THE TASK:
Only lines holding the word "yellow" are wanted from the records; copy all of them.

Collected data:
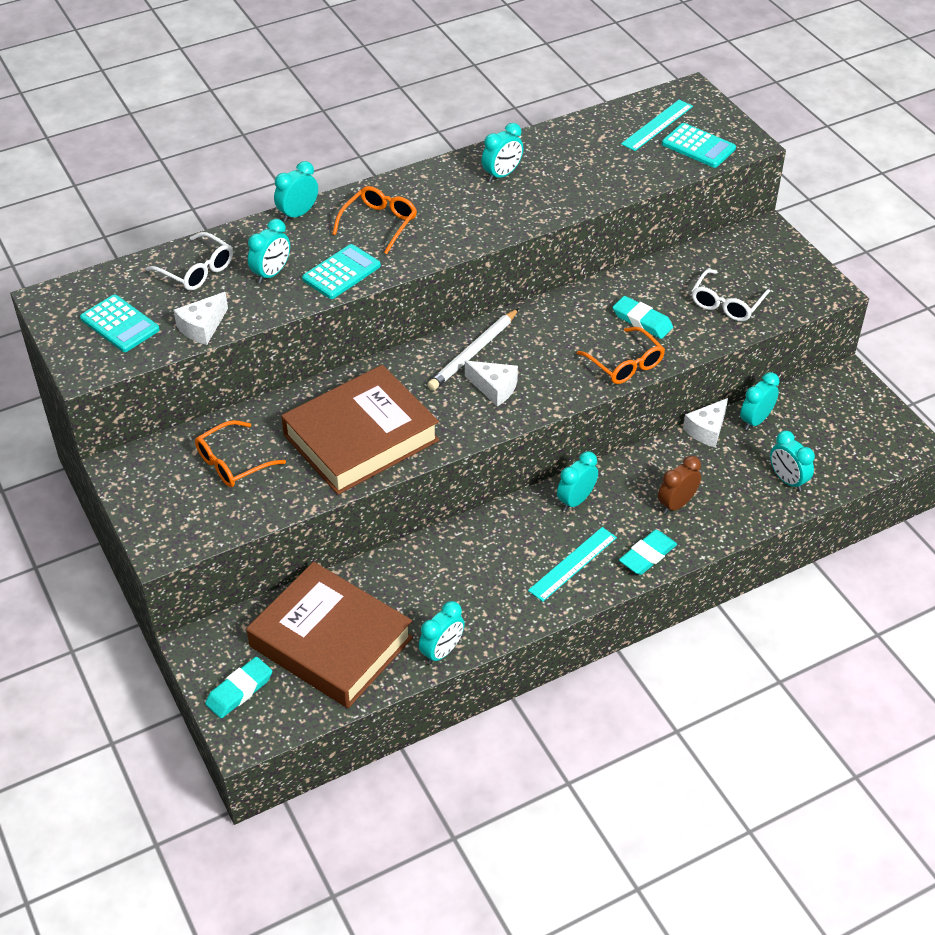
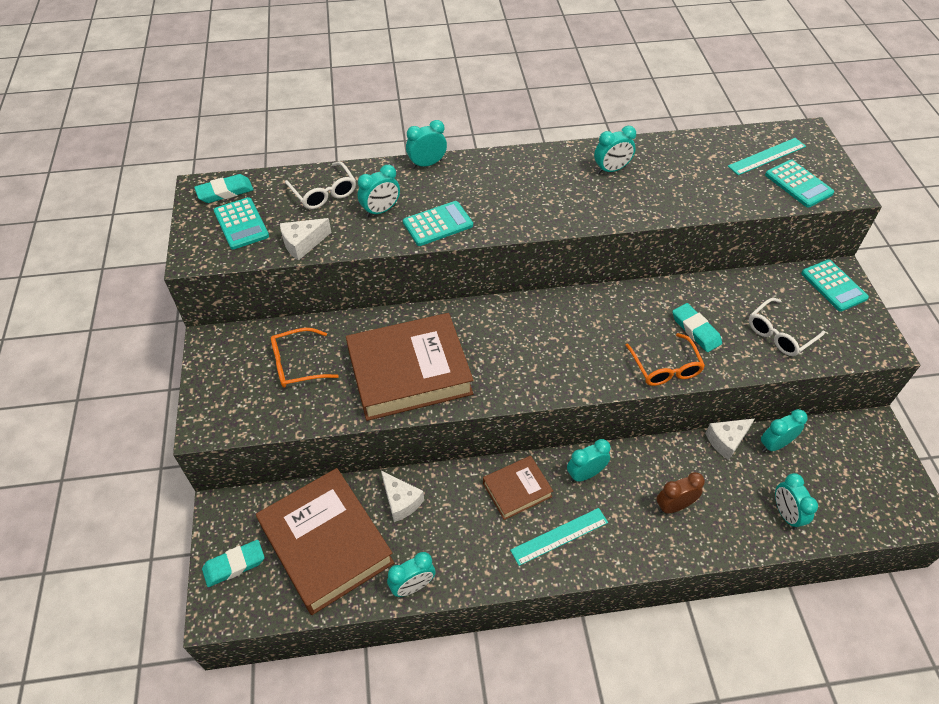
camera: 20 degrees right, 5 degrees up
(379, 223) = (489, 188): orange glasses -> none
(473, 352) = (536, 319): white pencil -> none
(494, 388) = (540, 358): white cheese -> white cheese (401, 501)
(511, 535) = (517, 490): none -> brown book
(647, 555) = (629, 550): turquoise eraser -> turquoise eraser (225, 192)
(764, 244) = (833, 286): none -> turquoise calculator

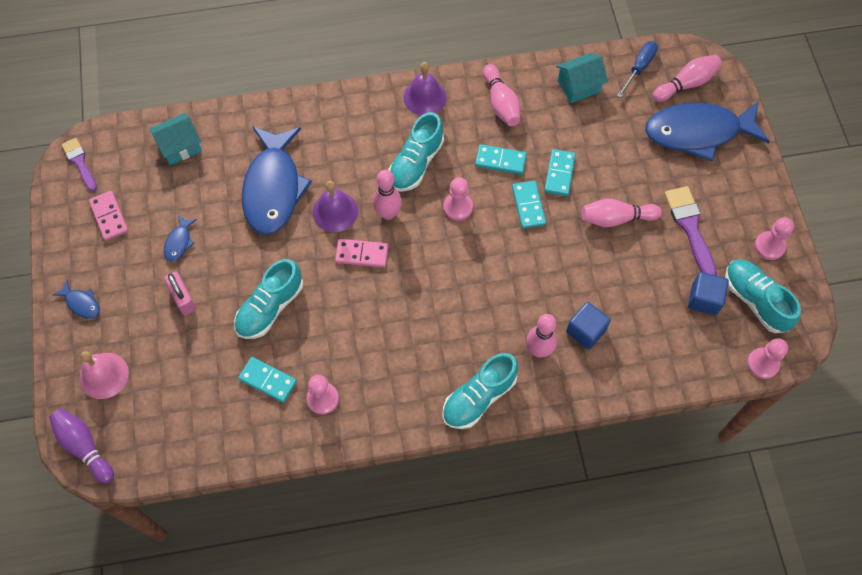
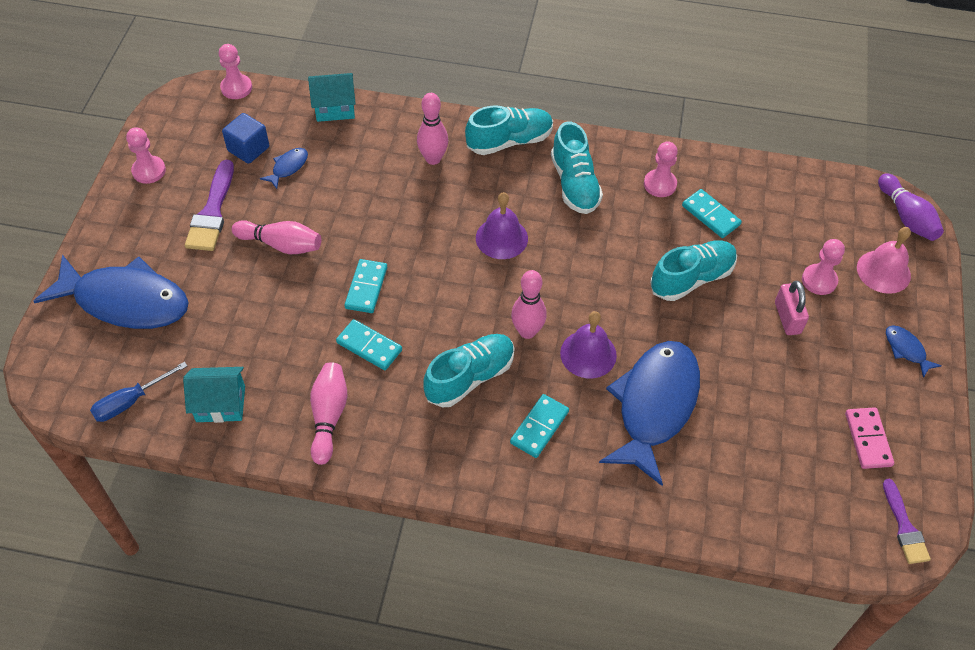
camera: 160 degrees left, 10 degrees down
(179, 242) = (783, 380): blue fish -> blue fish (288, 167)
(180, 147) = (764, 502): turquoise house -> turquoise house (335, 108)
(362, 254) = (574, 298): pink domino -> none
(424, 97) = (420, 459): purple bell -> purple bell (501, 238)
(458, 207) = (445, 312): pink pawn -> pink pawn (819, 280)
(559, 174) = (311, 309): turquoise domino -> turquoise domino (539, 427)
(585, 331) = (379, 159): blue cube -> none
(686, 84) = (92, 361): pink bowling pin -> none
(755, 300) = (202, 133): turquoise shoe -> turquoise shoe (574, 184)

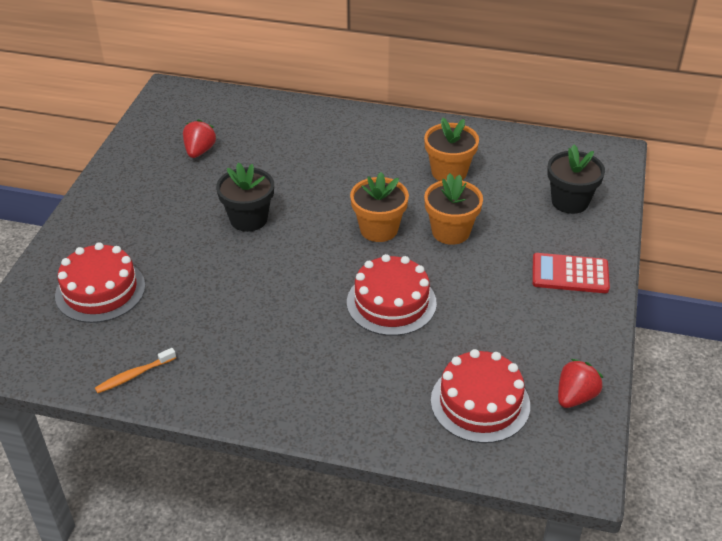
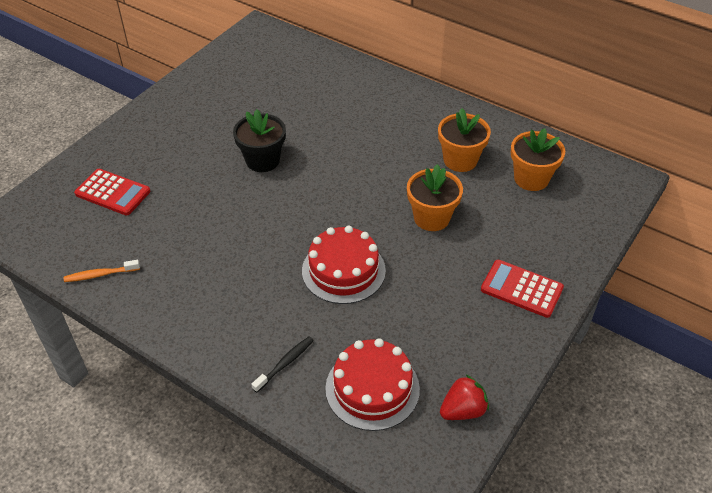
camera: 20 degrees right, 5 degrees up
(100, 290) = (113, 193): red cake -> red calculator
(199, 151) = (254, 88): red strawberry -> none
(379, 229) = (368, 198): orange flower pot -> orange flower pot (531, 179)
(381, 405) = (285, 363): none -> black toothbrush
(570, 201) = (559, 217): black flower pot -> none

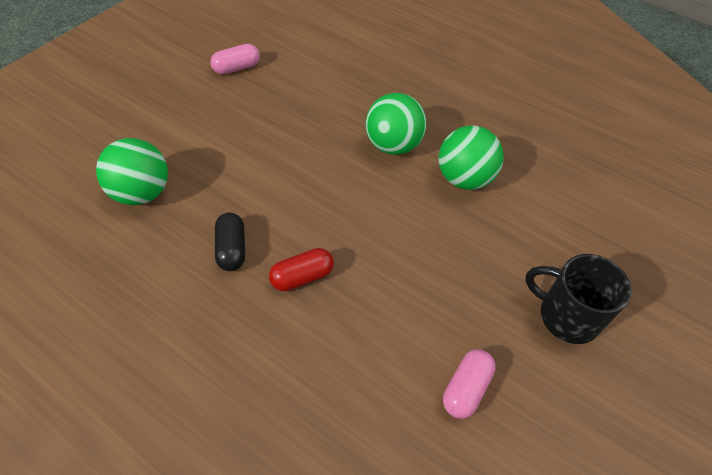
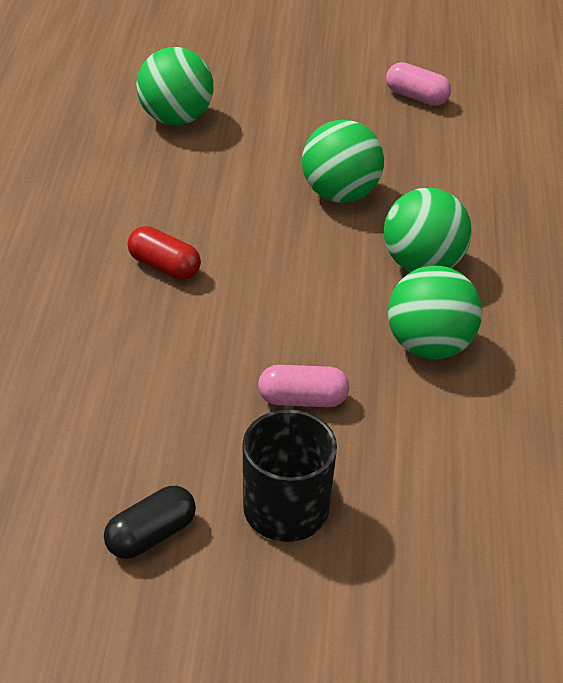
camera: 60 degrees right, 10 degrees down
(232, 249) = (158, 205): black capsule -> black capsule (151, 535)
(299, 149) = (340, 194): none -> green ball
(466, 389) = (118, 442): pink capsule -> pink capsule (302, 400)

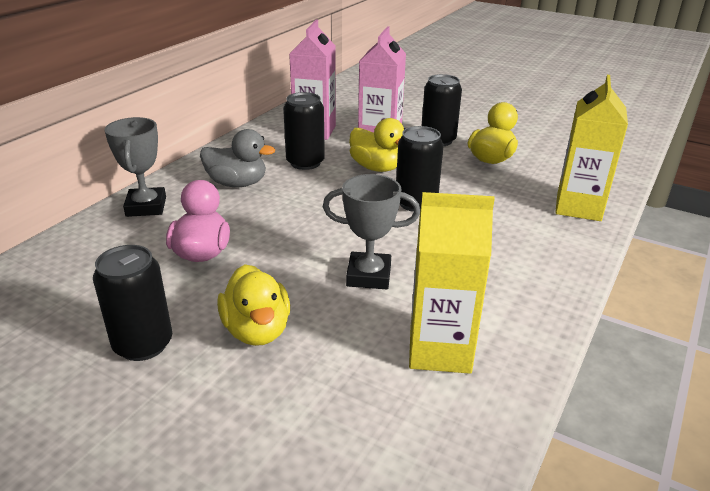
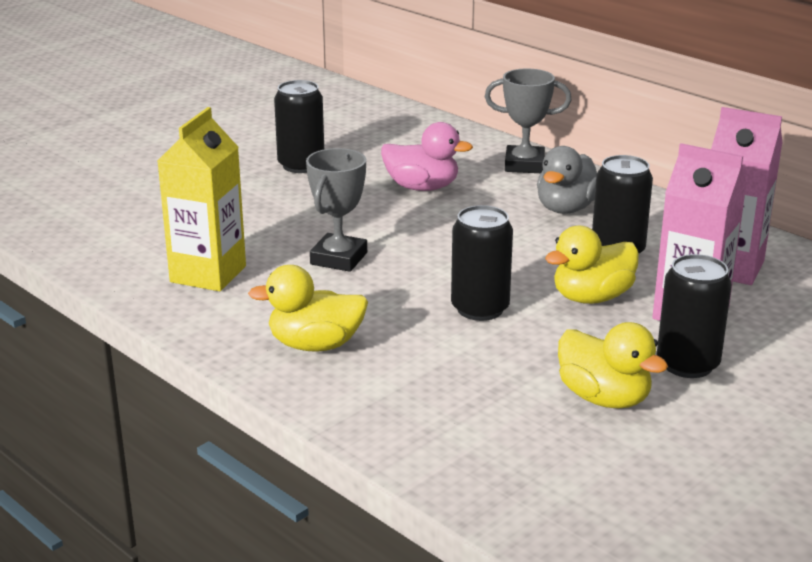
camera: 105 degrees right, 5 degrees down
(257, 330) = (289, 204): yellow duck -> yellow duck (315, 345)
(578, 207) = (421, 434): yellow carton -> none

OUTPUT FOR THIS TASK:
(257, 330) = (289, 204): yellow duck -> yellow duck (315, 345)
(578, 207) = (421, 434): yellow carton -> none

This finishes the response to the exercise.